Return, exactly and with nothing added, the line with "RELAY1 pin IN2: RX -> A0" together with all lines after it through the end of the data below. No pictures belong in the copy.
-----
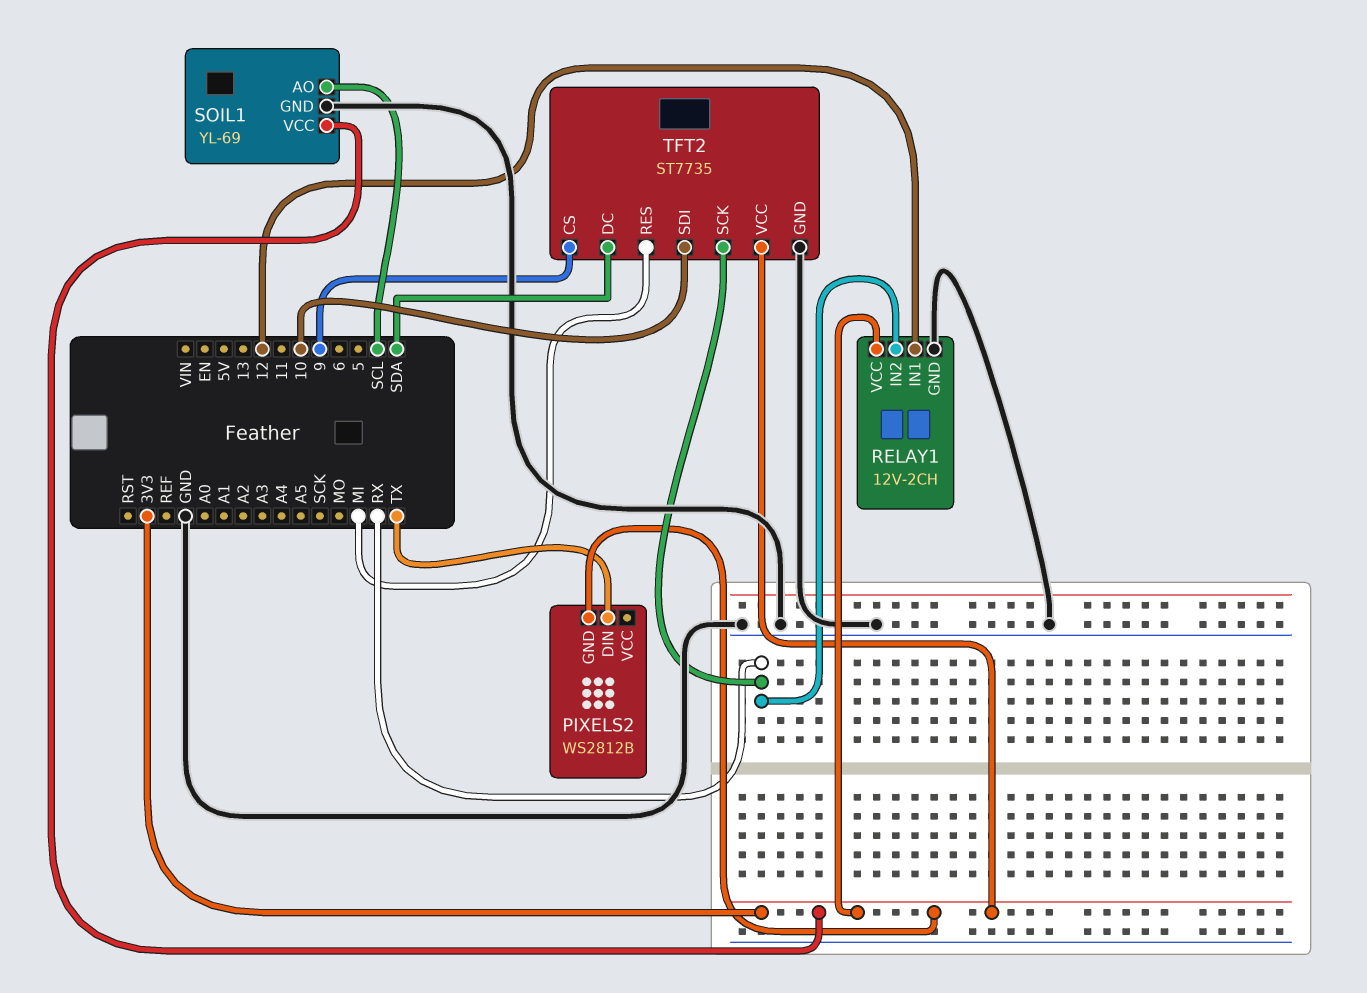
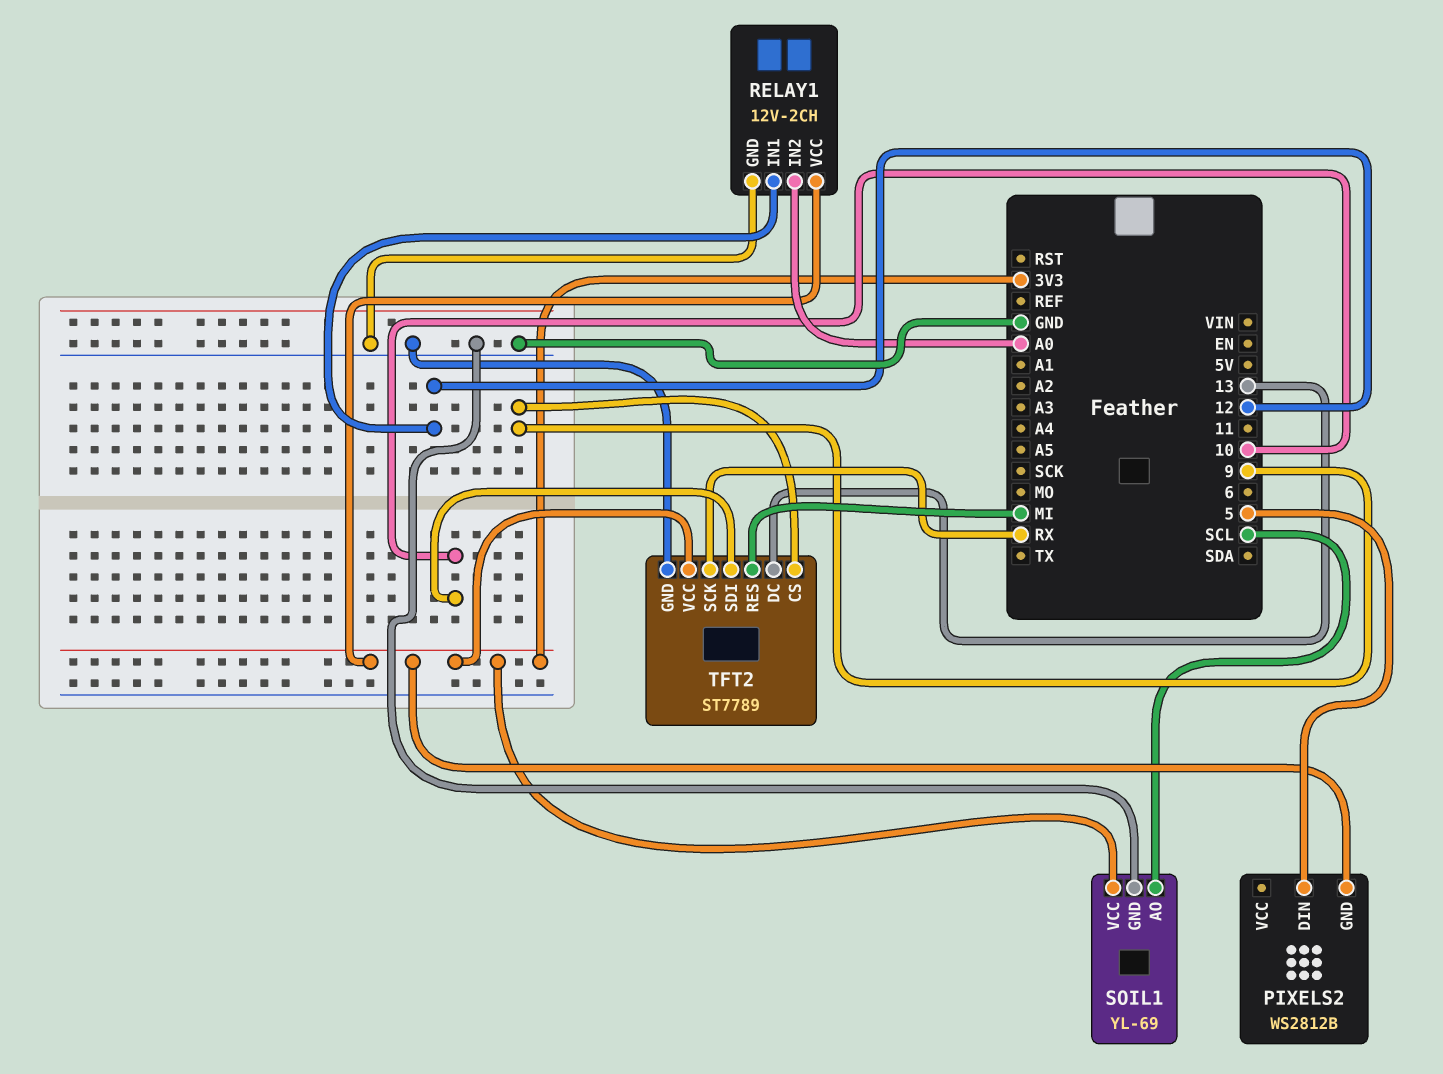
PIXELS2 pin DIN: TX -> 5
RELAY1 pin IN2: RX -> A0
TFT2: ST7735 -> ST7789
TFT2 pin DC: SDA -> 13

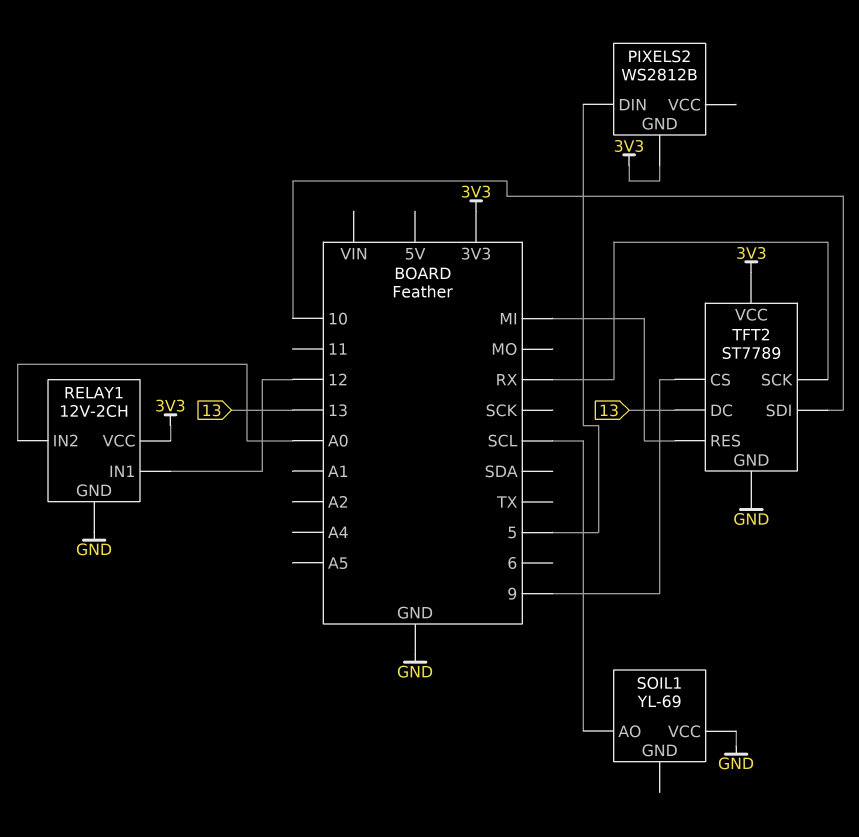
SOIL1 pin GND: GND -> none
SOIL1 pin VCC: 3V3 -> GND

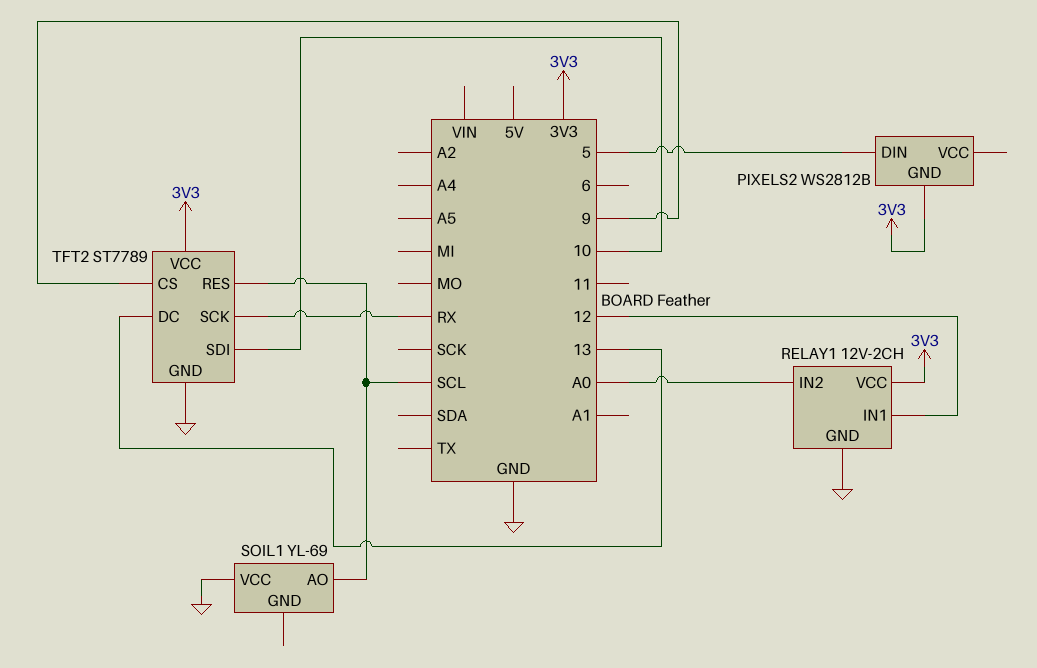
TFT2 pin RES: MI -> SCL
-----
## [Final answer]
RELAY1 pin IN2: RX -> A0
TFT2: ST7735 -> ST7789
TFT2 pin DC: SDA -> 13

SOIL1 pin GND: GND -> none
SOIL1 pin VCC: 3V3 -> GND

TFT2 pin RES: MI -> SCL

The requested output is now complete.